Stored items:

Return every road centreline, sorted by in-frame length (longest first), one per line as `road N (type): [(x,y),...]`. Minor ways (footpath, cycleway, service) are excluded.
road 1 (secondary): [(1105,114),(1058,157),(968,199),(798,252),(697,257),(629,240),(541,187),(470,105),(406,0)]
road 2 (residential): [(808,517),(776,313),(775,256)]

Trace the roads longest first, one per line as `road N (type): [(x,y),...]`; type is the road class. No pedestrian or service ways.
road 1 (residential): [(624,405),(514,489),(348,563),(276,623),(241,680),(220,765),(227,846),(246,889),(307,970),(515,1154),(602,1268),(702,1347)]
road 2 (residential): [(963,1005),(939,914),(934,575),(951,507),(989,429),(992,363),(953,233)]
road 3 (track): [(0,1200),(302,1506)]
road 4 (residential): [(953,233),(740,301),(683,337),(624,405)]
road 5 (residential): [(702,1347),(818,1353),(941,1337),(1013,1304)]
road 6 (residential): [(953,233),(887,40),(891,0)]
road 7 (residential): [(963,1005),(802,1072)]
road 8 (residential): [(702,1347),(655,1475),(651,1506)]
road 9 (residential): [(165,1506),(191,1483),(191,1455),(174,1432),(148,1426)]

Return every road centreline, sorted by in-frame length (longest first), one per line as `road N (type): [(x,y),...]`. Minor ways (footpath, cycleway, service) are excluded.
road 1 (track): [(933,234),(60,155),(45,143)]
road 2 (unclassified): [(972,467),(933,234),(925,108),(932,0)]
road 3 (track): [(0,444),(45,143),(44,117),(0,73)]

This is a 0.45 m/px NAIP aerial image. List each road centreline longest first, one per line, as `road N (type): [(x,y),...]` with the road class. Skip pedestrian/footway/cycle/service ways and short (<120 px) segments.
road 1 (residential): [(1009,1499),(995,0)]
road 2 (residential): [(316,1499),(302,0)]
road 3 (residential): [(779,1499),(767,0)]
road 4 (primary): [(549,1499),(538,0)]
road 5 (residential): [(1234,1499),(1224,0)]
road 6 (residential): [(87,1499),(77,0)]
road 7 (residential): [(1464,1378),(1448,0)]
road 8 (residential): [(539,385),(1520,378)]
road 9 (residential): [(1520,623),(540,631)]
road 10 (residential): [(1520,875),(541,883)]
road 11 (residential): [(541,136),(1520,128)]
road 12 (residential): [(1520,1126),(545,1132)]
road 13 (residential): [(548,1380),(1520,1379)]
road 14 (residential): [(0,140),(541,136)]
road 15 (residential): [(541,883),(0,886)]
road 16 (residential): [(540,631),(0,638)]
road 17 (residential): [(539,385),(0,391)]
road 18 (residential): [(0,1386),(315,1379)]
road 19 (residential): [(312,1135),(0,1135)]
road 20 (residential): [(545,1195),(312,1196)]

» **Task requirements**: The response must be an exact reproduction of all the entries.

» **Result below**:
Return every road centreline, sorted by in-frame length (longest first), one per line as `road N (type): [(x,y),...]`. Minor ways (footpath, cycleway, service) are excluded.
road 1 (secondary): [(1105,114),(1058,157),(968,199),(798,252),(697,257),(629,240),(541,187),(470,105),(406,0)]
road 2 (residential): [(808,517),(776,313),(775,256)]

Trace the roads longest first, one per line as `road N (type): [(x,y),...]`; type is the road class. No pedestrian or service ways.
road 1 (residential): [(624,405),(514,489),(348,563),(276,623),(241,680),(220,765),(227,846),(246,889),(307,970),(515,1154),(602,1268),(702,1347)]
road 2 (residential): [(963,1005),(939,914),(934,575),(951,507),(989,429),(992,363),(953,233)]
road 3 (track): [(0,1200),(302,1506)]
road 4 (residential): [(953,233),(740,301),(683,337),(624,405)]
road 5 (residential): [(702,1347),(818,1353),(941,1337),(1013,1304)]
road 6 (residential): [(953,233),(887,40),(891,0)]
road 7 (residential): [(963,1005),(802,1072)]
road 8 (residential): [(702,1347),(655,1475),(651,1506)]
road 9 (residential): [(165,1506),(191,1483),(191,1455),(174,1432),(148,1426)]

Return every road centreline, sorted by in-frame length (longest first), one per line as `road N (type): [(x,y),...]`. Minor ways (footpath, cycleway, service) are excluded.
road 1 (track): [(933,234),(60,155),(45,143)]
road 2 (unclassified): [(972,467),(933,234),(925,108),(932,0)]
road 3 (track): [(0,444),(45,143),(44,117),(0,73)]

This is a 0.45 m/px NAIP aerial image. List each road centreline longest first, one per line, as `road N (type): [(x,y),...]` with the road class. Skip pedestrian/footway/cycle/service ways and short (<120 px) segments.
road 1 (residential): [(1009,1499),(995,0)]
road 2 (residential): [(316,1499),(302,0)]
road 3 (residential): [(779,1499),(767,0)]
road 4 (primary): [(549,1499),(538,0)]
road 5 (residential): [(1234,1499),(1224,0)]
road 6 (residential): [(87,1499),(77,0)]
road 7 (residential): [(1464,1378),(1448,0)]
road 8 (residential): [(539,385),(1520,378)]
road 9 (residential): [(1520,623),(540,631)]
road 10 (residential): [(1520,875),(541,883)]
road 11 (residential): [(541,136),(1520,128)]
road 12 (residential): [(1520,1126),(545,1132)]
road 13 (residential): [(548,1380),(1520,1379)]
road 14 (residential): [(0,140),(541,136)]
road 15 (residential): [(541,883),(0,886)]
road 16 (residential): [(540,631),(0,638)]
road 17 (residential): [(539,385),(0,391)]
road 18 (residential): [(0,1386),(315,1379)]
road 19 (residential): [(312,1135),(0,1135)]
road 20 (residential): [(545,1195),(312,1196)]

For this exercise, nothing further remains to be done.